**Problem to solve**
Locate the string "brown" in the records below. Copy every line where it occurs.

[Object quantity data]
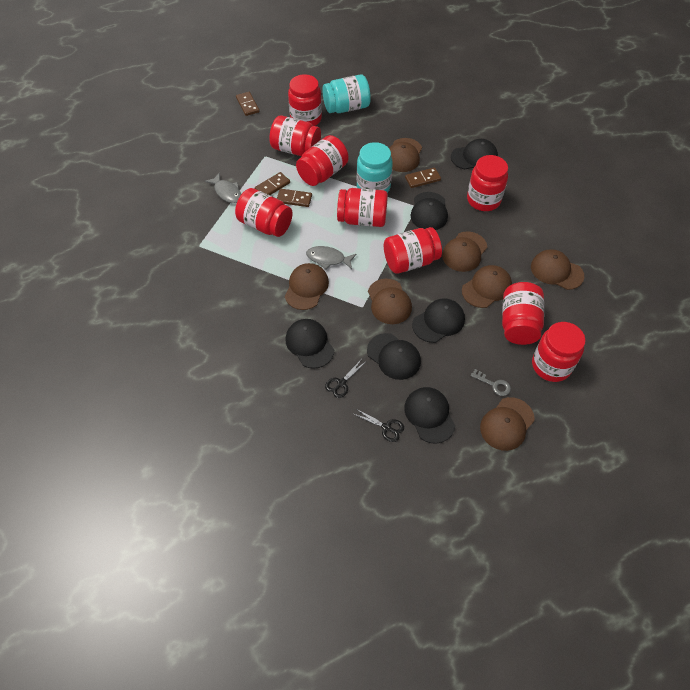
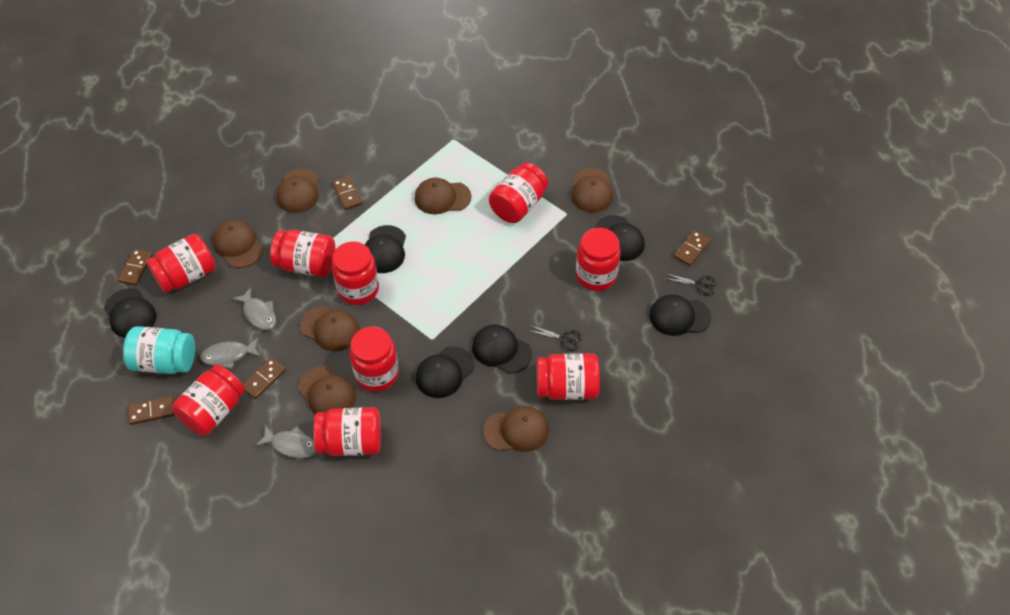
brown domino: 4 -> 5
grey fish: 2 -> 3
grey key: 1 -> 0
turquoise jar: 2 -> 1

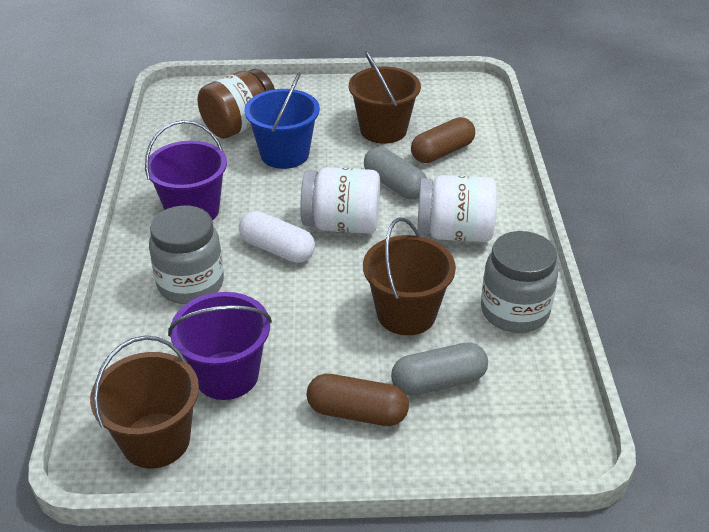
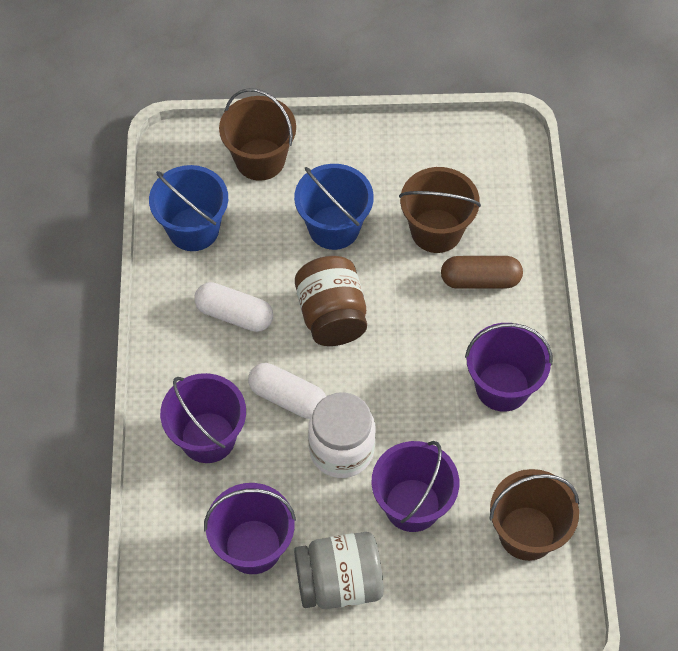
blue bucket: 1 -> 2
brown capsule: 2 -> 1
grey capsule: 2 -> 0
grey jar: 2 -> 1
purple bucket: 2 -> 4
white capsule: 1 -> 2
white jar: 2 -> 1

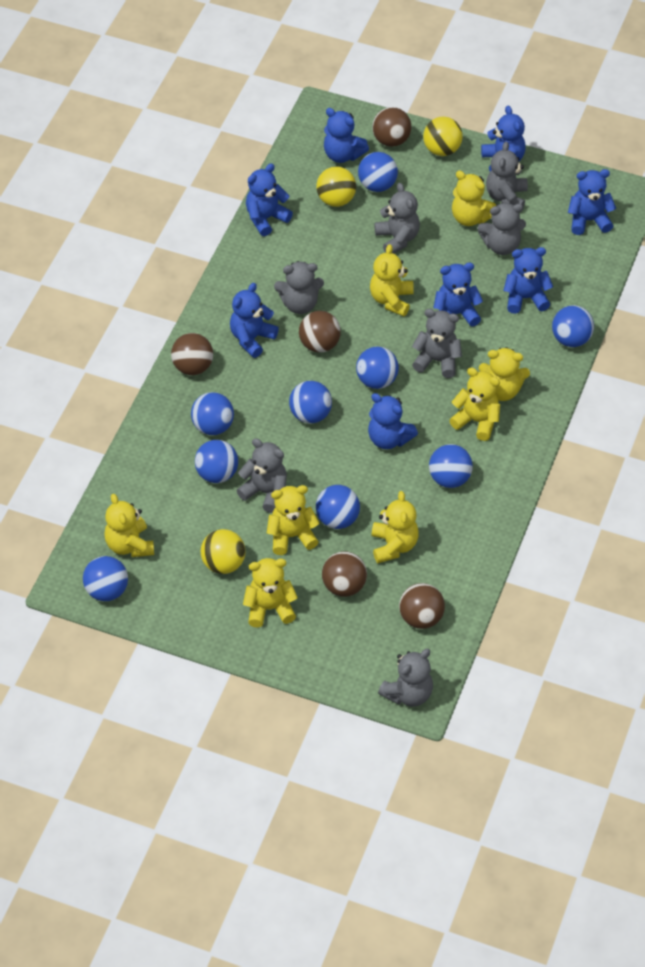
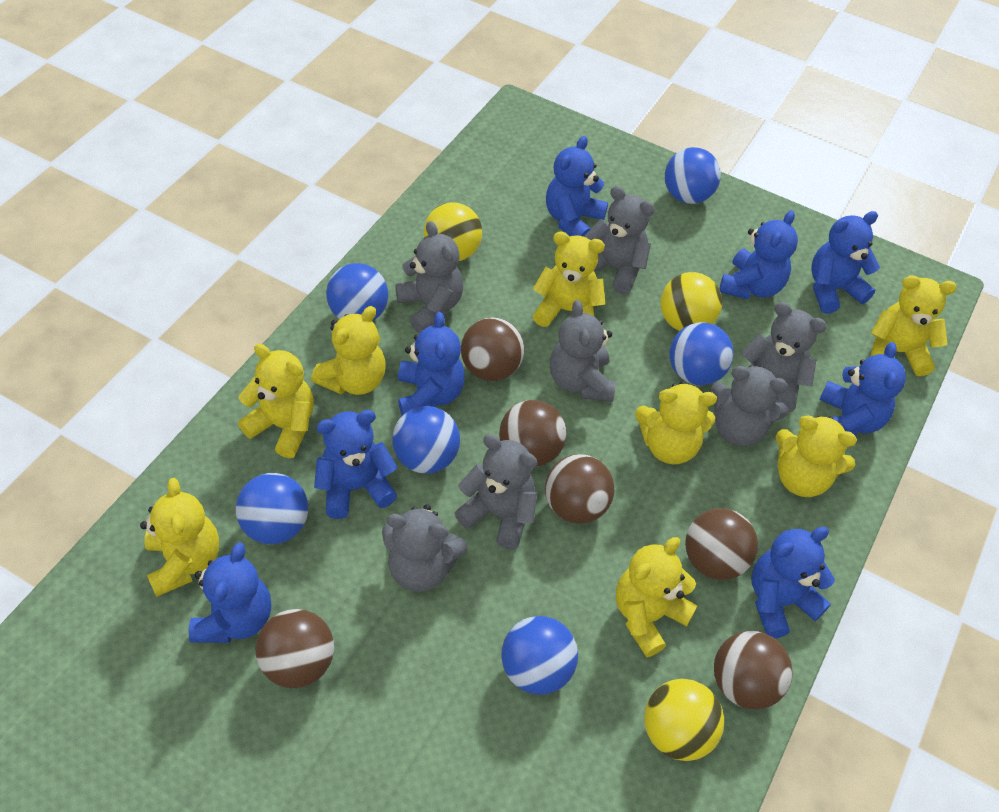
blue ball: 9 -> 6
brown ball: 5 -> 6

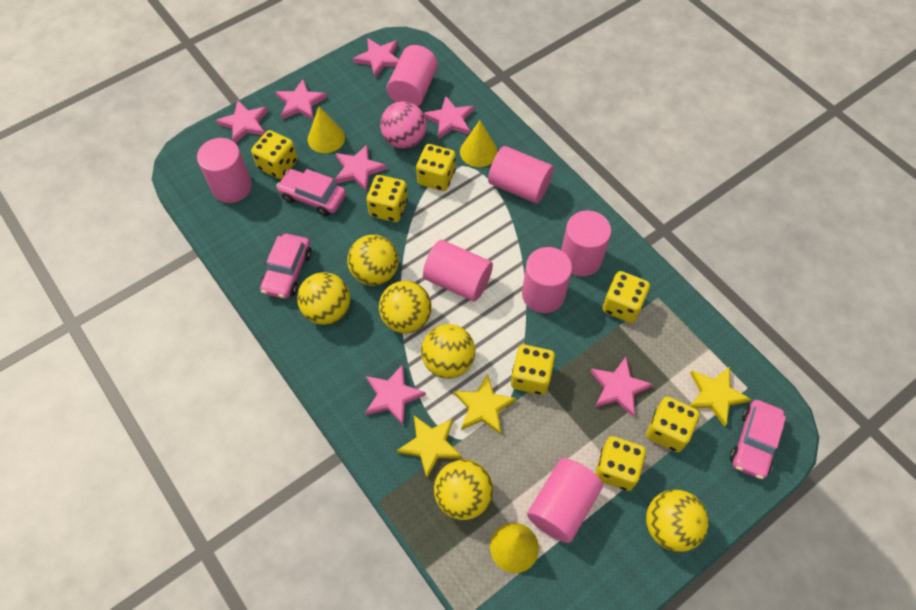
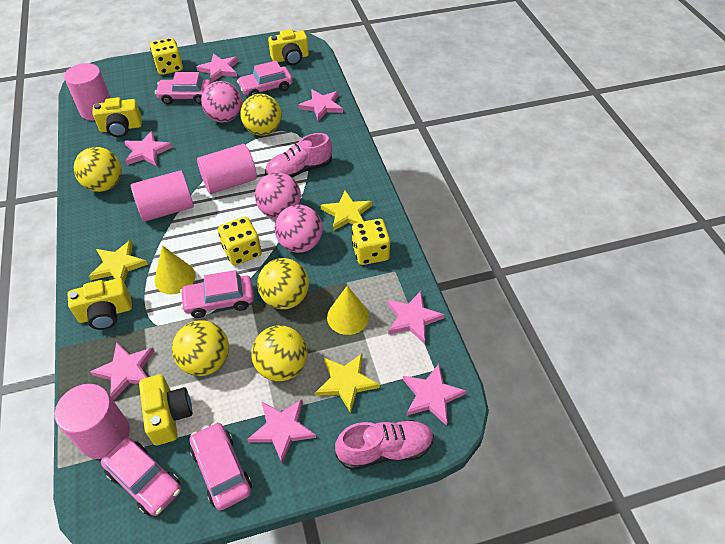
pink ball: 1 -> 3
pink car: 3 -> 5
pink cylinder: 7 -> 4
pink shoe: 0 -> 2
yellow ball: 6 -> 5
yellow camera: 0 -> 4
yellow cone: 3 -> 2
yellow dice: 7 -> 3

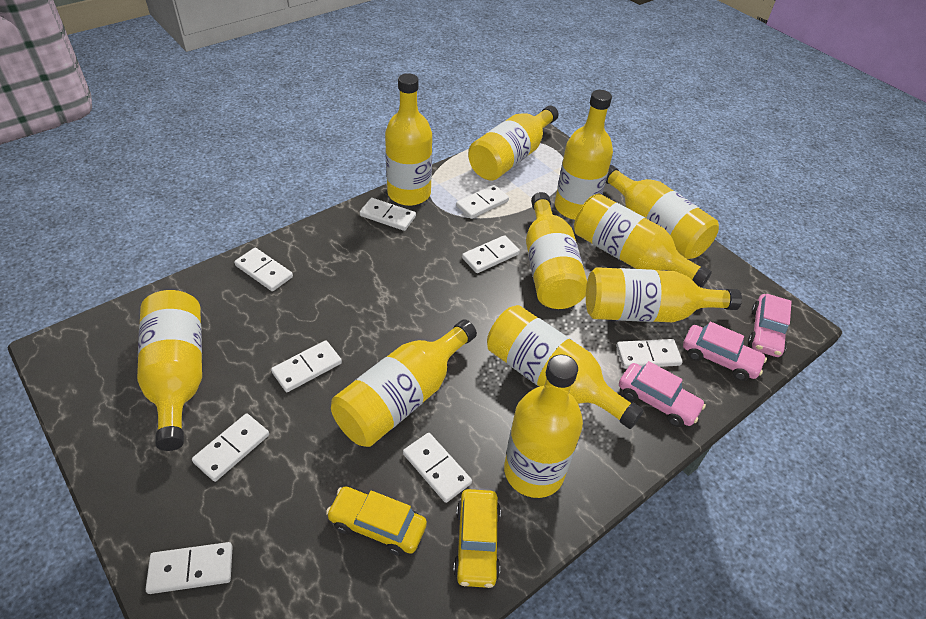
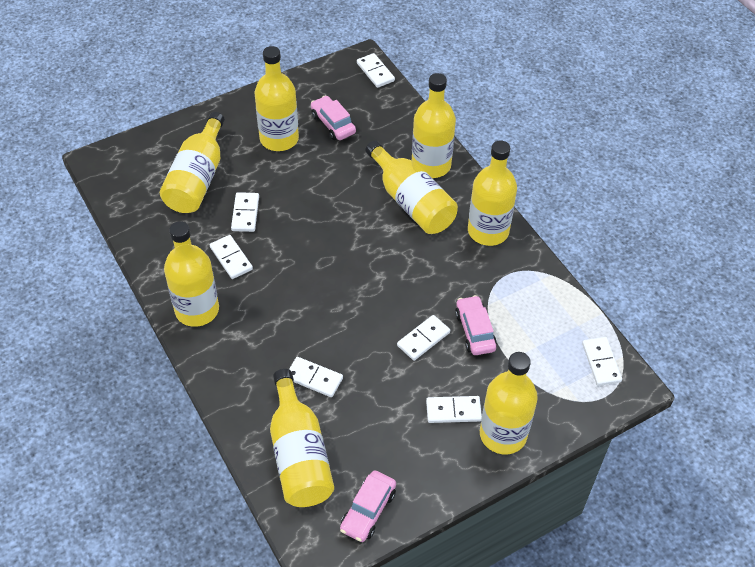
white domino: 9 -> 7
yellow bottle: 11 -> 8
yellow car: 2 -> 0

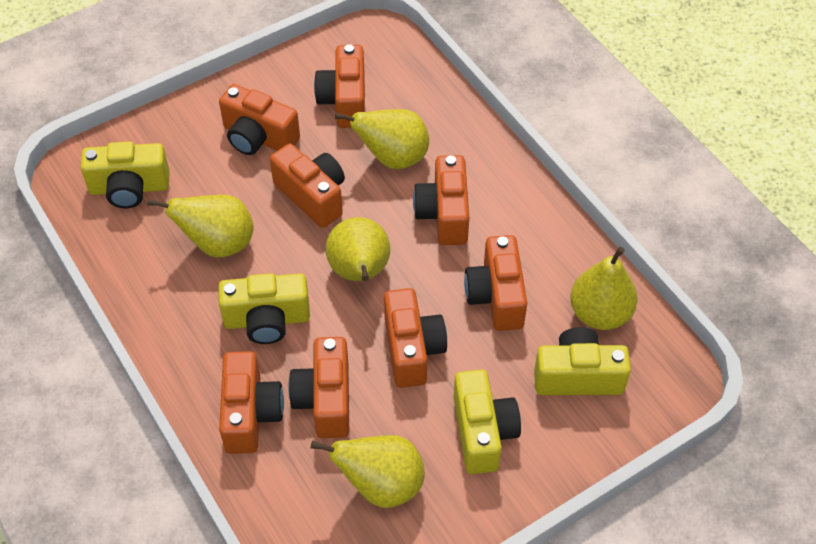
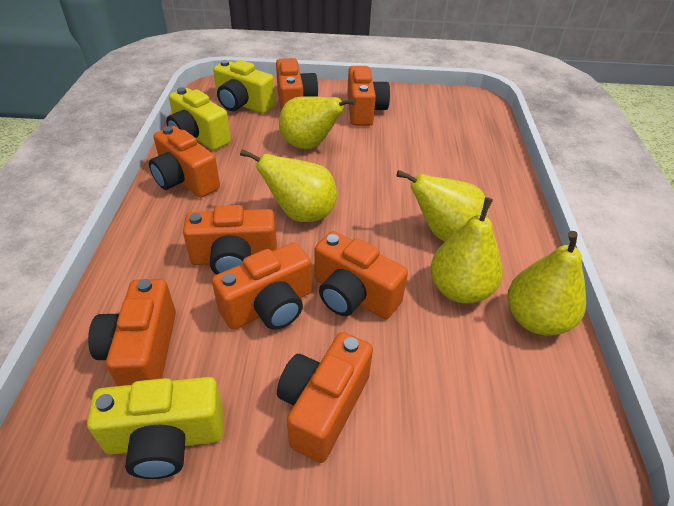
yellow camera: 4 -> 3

**Problem solution**
brown domino: 4 -> 5
brown capsule: 2 -> 1
brown ball: 5 -> 6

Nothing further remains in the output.